── EXTRACTED ENTRIES

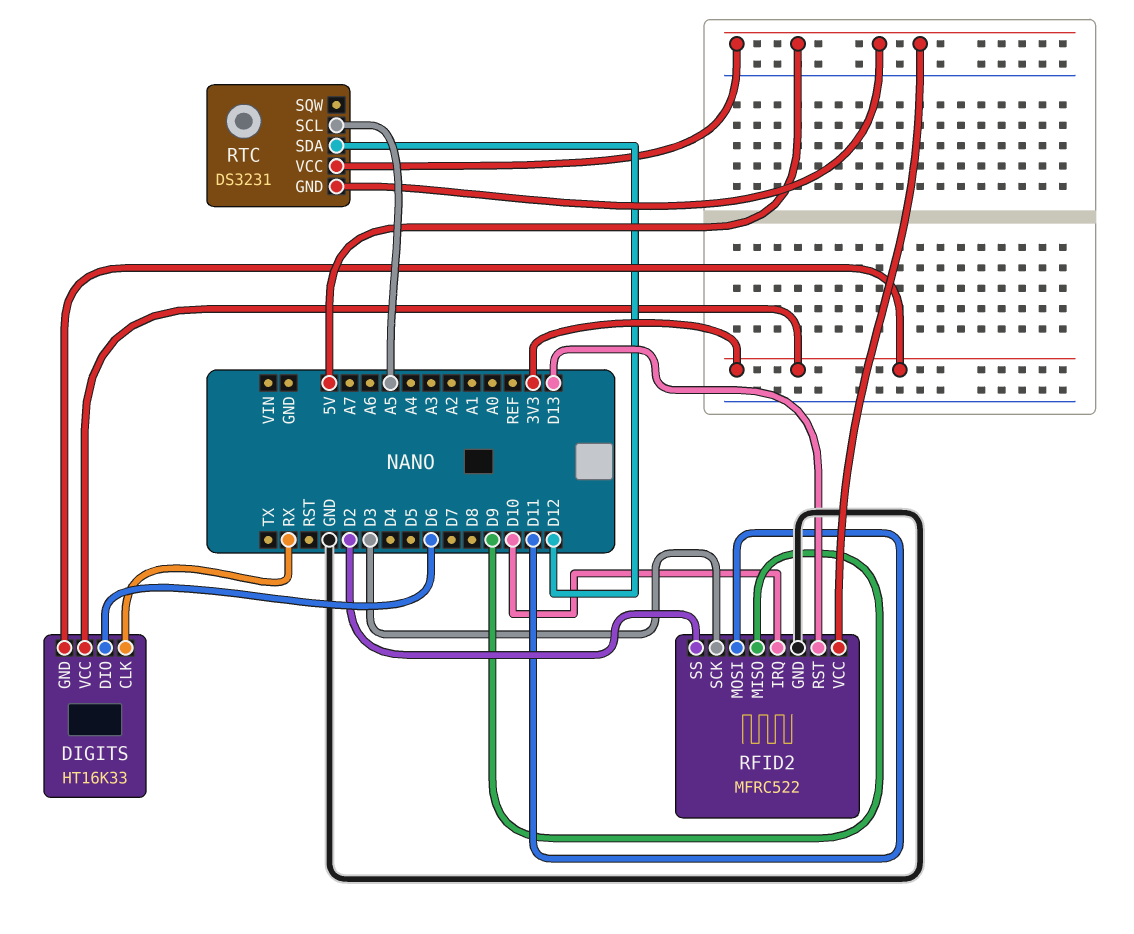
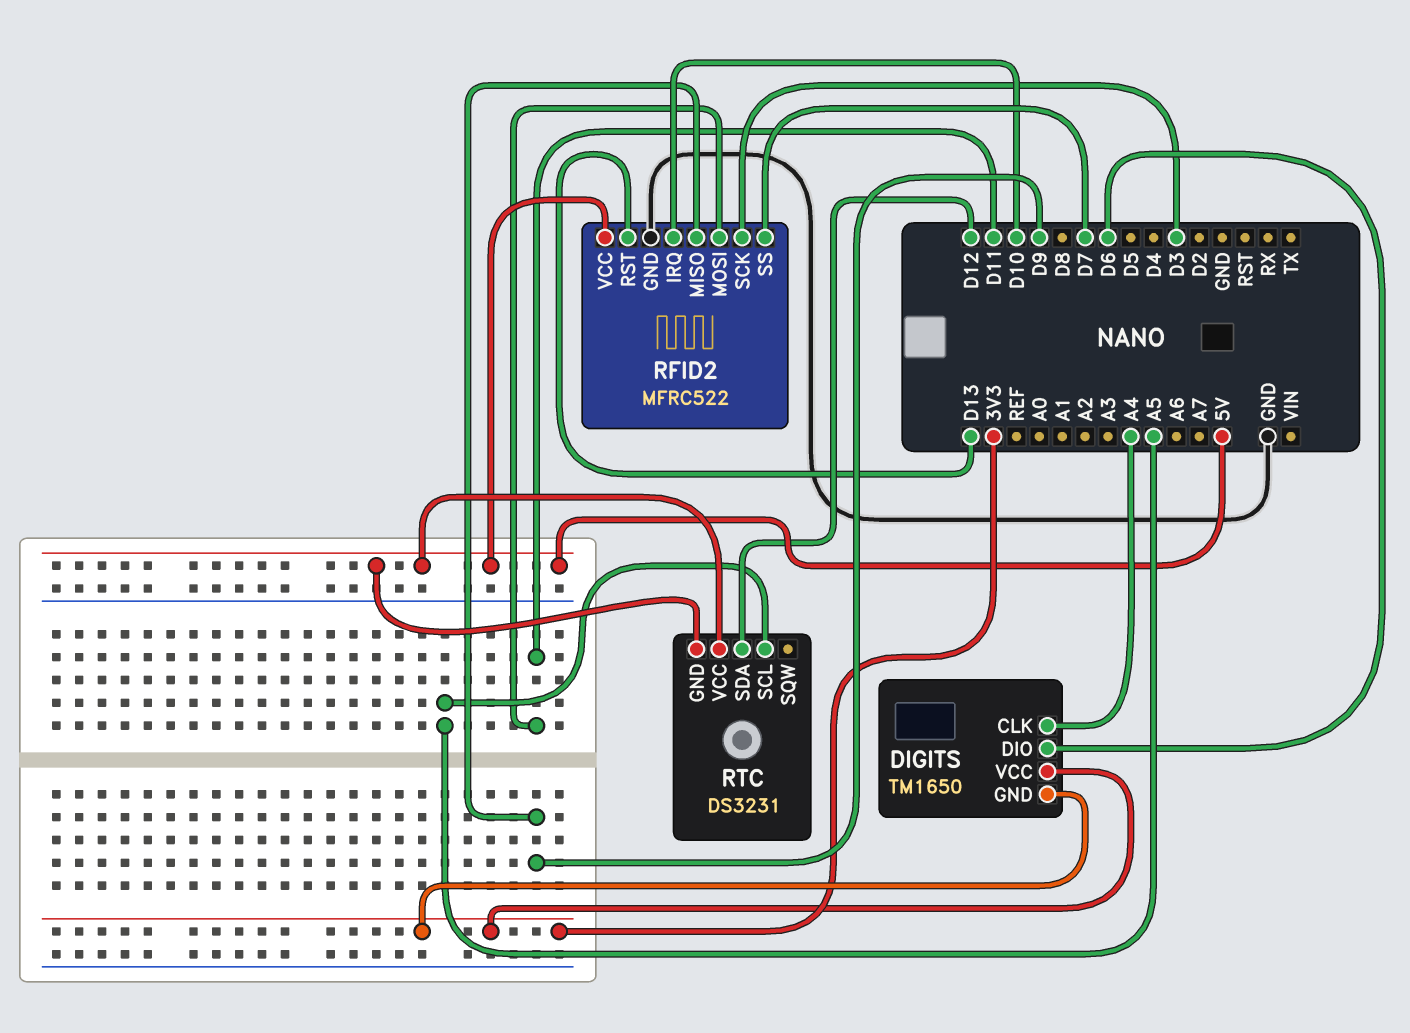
DIGITS: HT16K33 -> TM1650
DIGITS pin CLK: RX -> A4
RFID2 pin SS: D2 -> D7

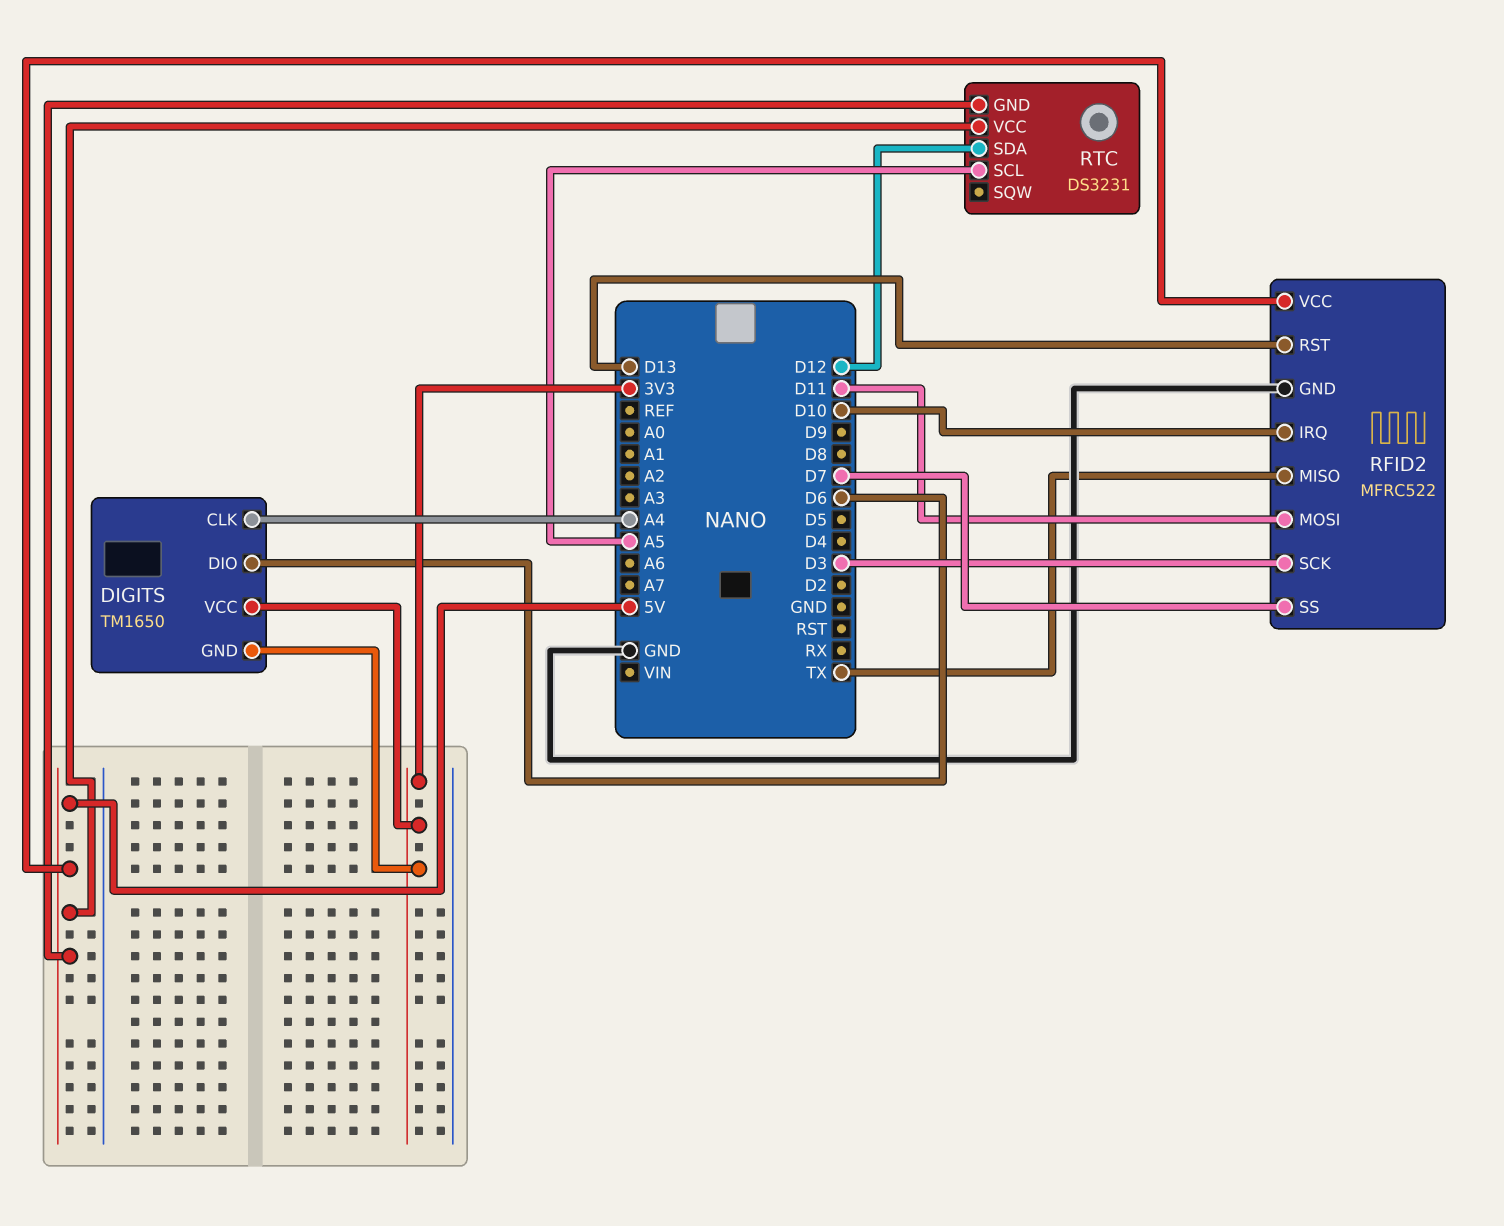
RFID2 pin MISO: D9 -> TX

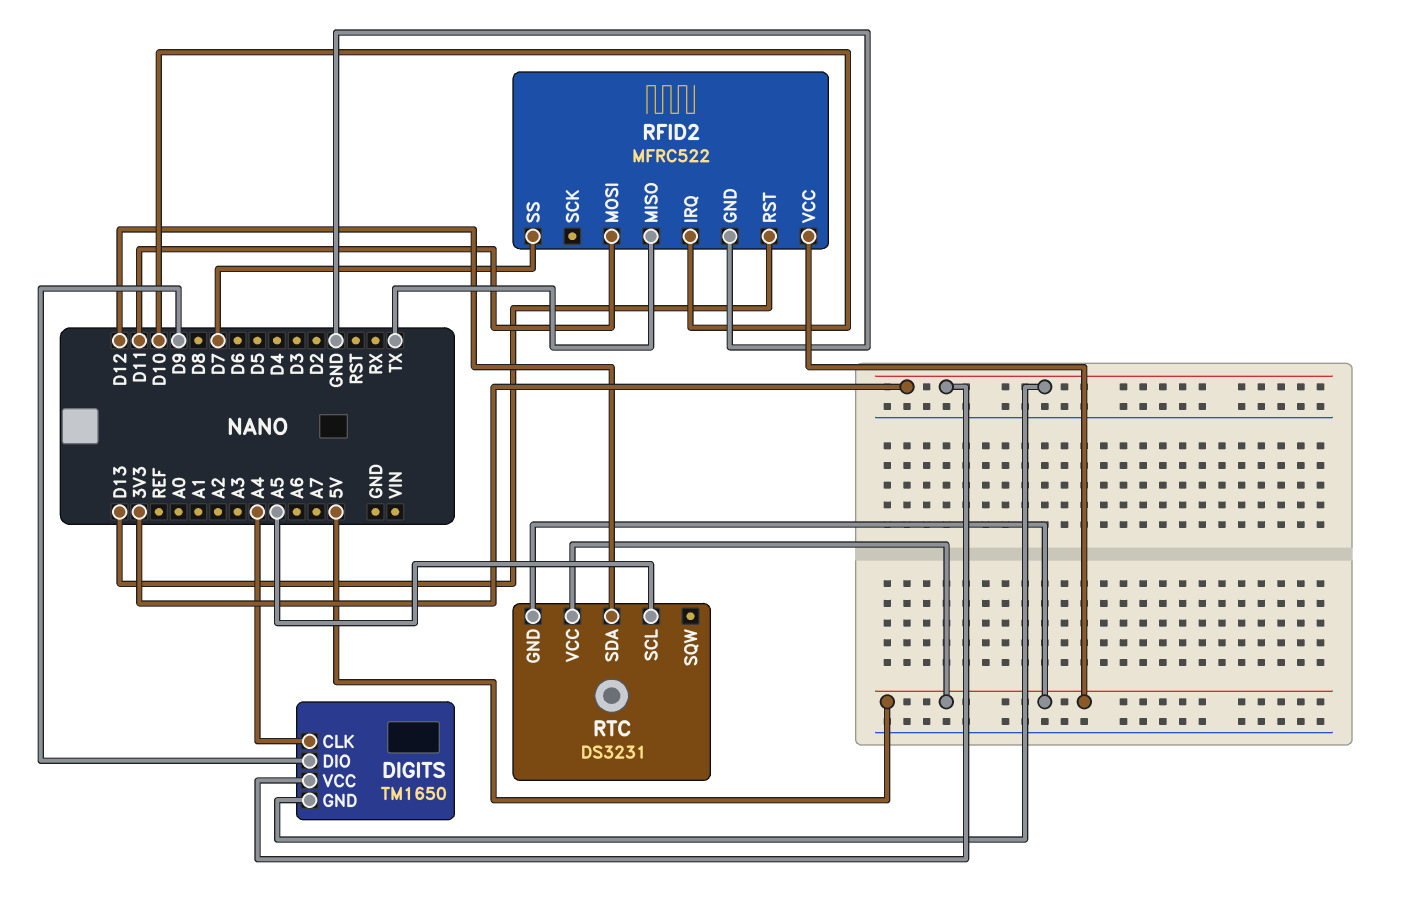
DIGITS pin DIO: D6 -> D9
RFID2 pin SCK: D3 -> none

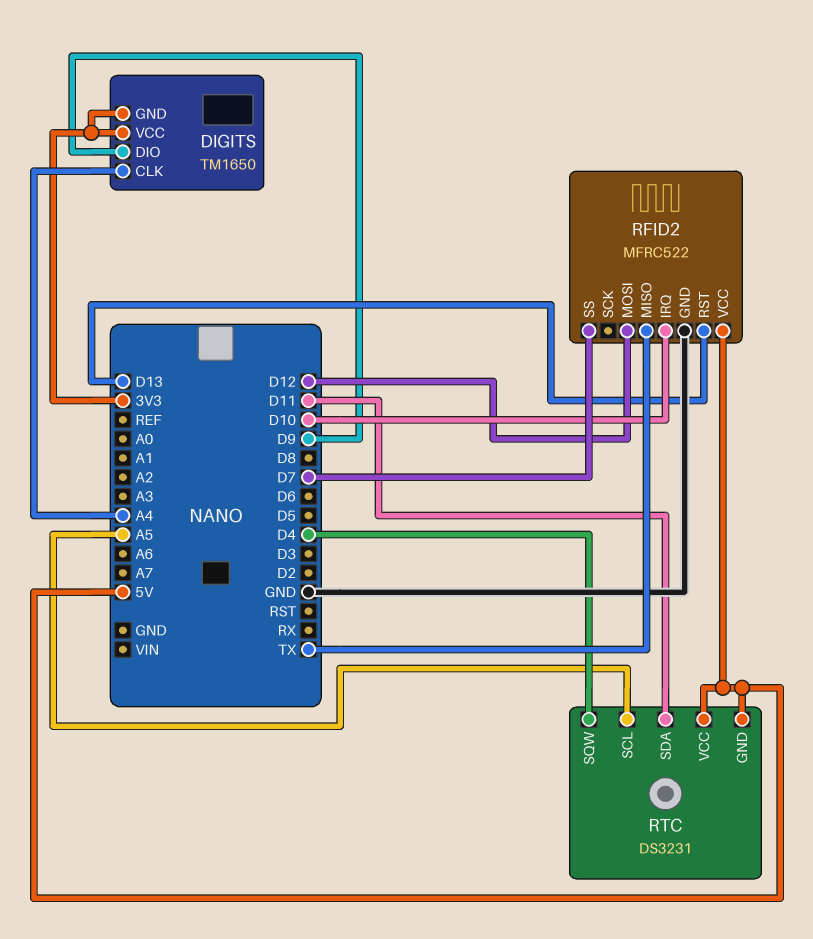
RFID2 pin MOSI: D11 -> D12
RTC pin SDA: D12 -> D11
RTC pin SQW: none -> D4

────

EXERCISE DETAILS ->
Your answer must be the full set of entries, set down exactly and without pictures.

TASK SOLUTION ->
DIGITS: HT16K33 -> TM1650
DIGITS pin CLK: RX -> A4
RFID2 pin SS: D2 -> D7

RFID2 pin MISO: D9 -> TX

DIGITS pin DIO: D6 -> D9
RFID2 pin SCK: D3 -> none

RFID2 pin MOSI: D11 -> D12
RTC pin SDA: D12 -> D11
RTC pin SQW: none -> D4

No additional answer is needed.